# Task details
Leaving out all pictures, write out word for word the lines from the one containing "peaked cap in white" to the end of the data below.

═══

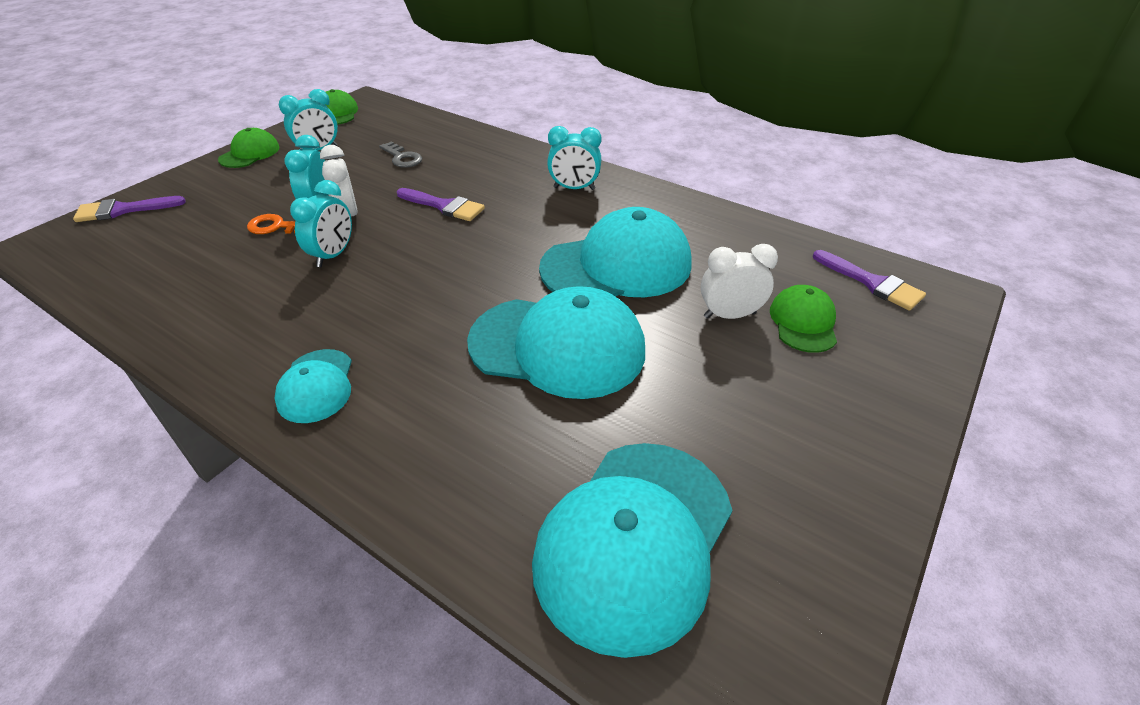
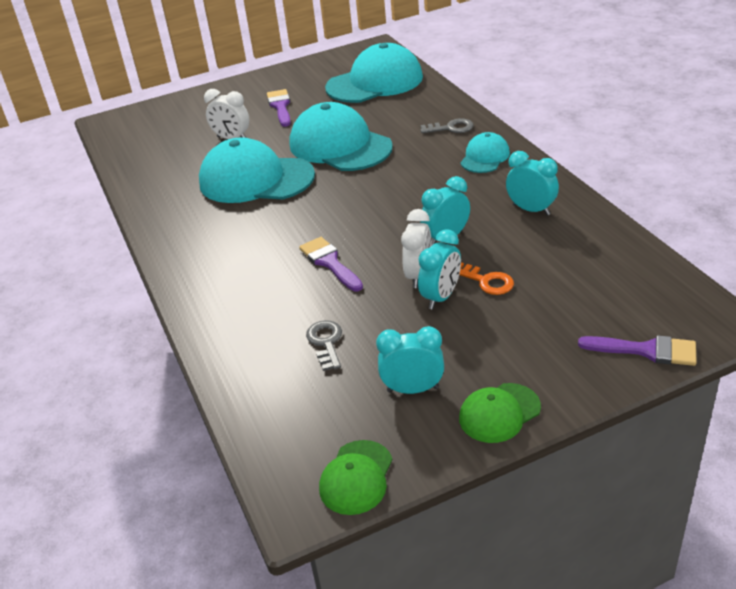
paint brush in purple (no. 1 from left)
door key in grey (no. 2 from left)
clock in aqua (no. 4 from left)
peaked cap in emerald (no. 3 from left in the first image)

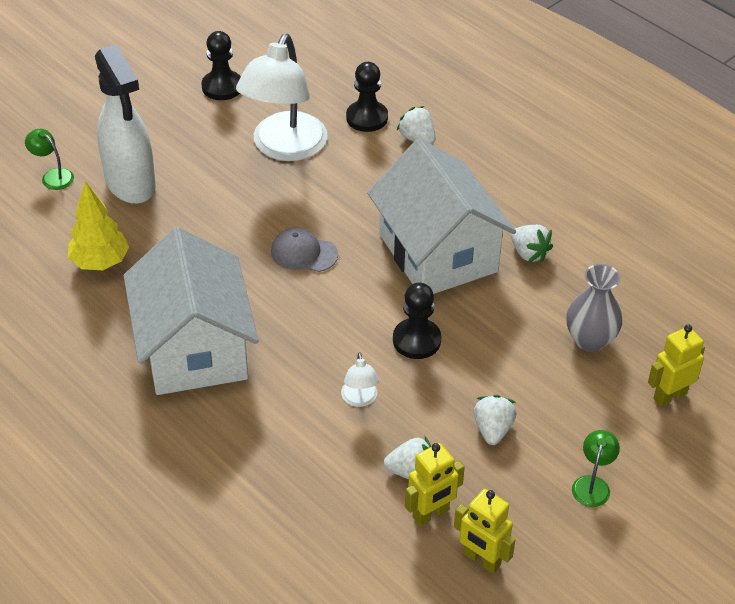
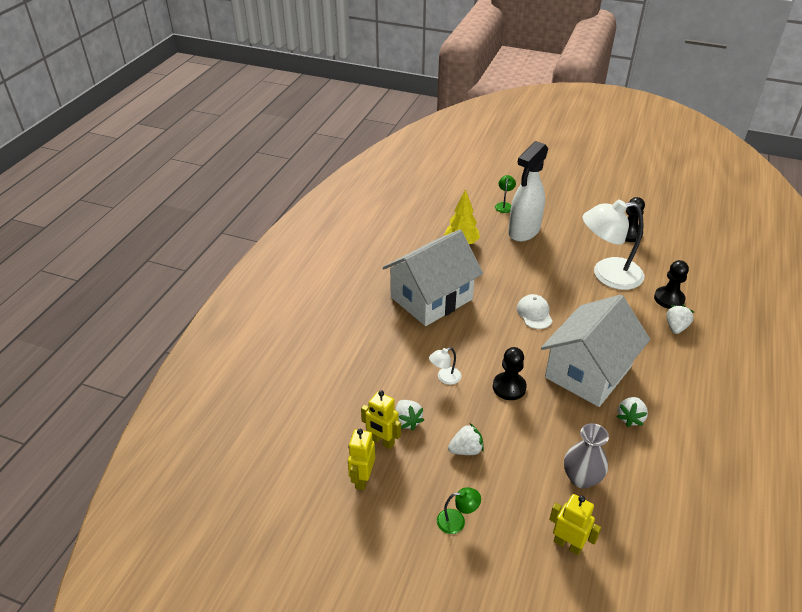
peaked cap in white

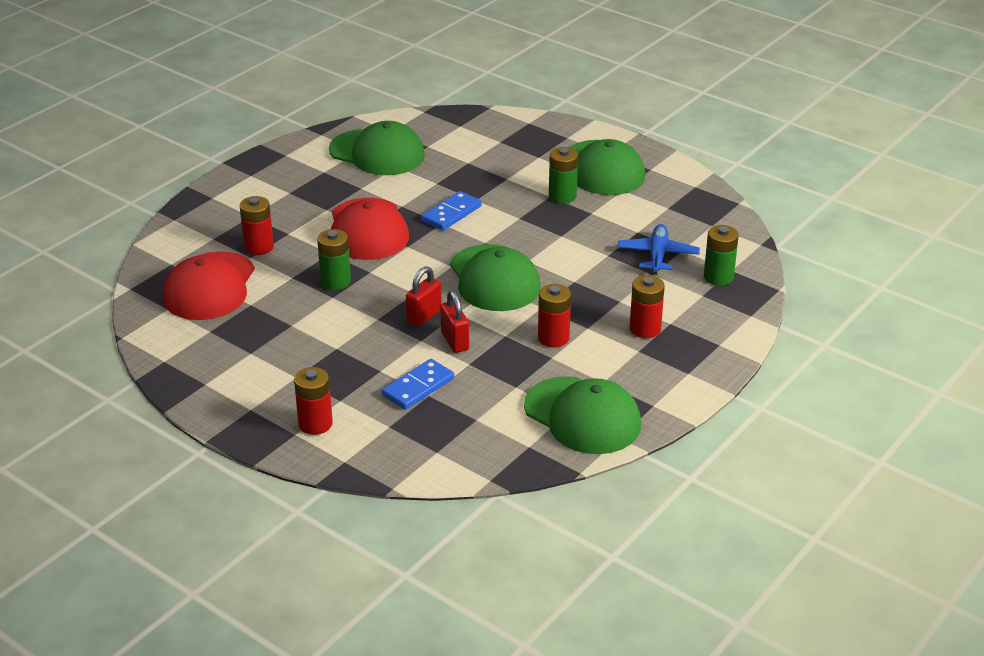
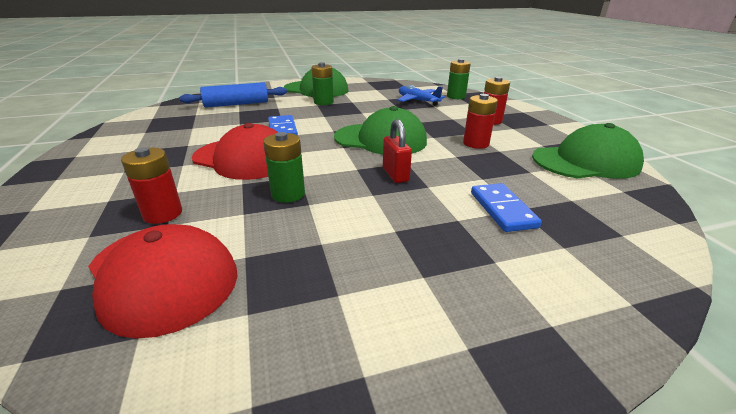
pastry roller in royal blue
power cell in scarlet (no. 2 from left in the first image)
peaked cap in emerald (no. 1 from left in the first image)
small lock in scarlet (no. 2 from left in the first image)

═══

# Task solution
peaked cap in white

pastry roller in royal blue
power cell in scarlet (no. 2 from left in the first image)
peaked cap in emerald (no. 1 from left in the first image)
small lock in scarlet (no. 2 from left in the first image)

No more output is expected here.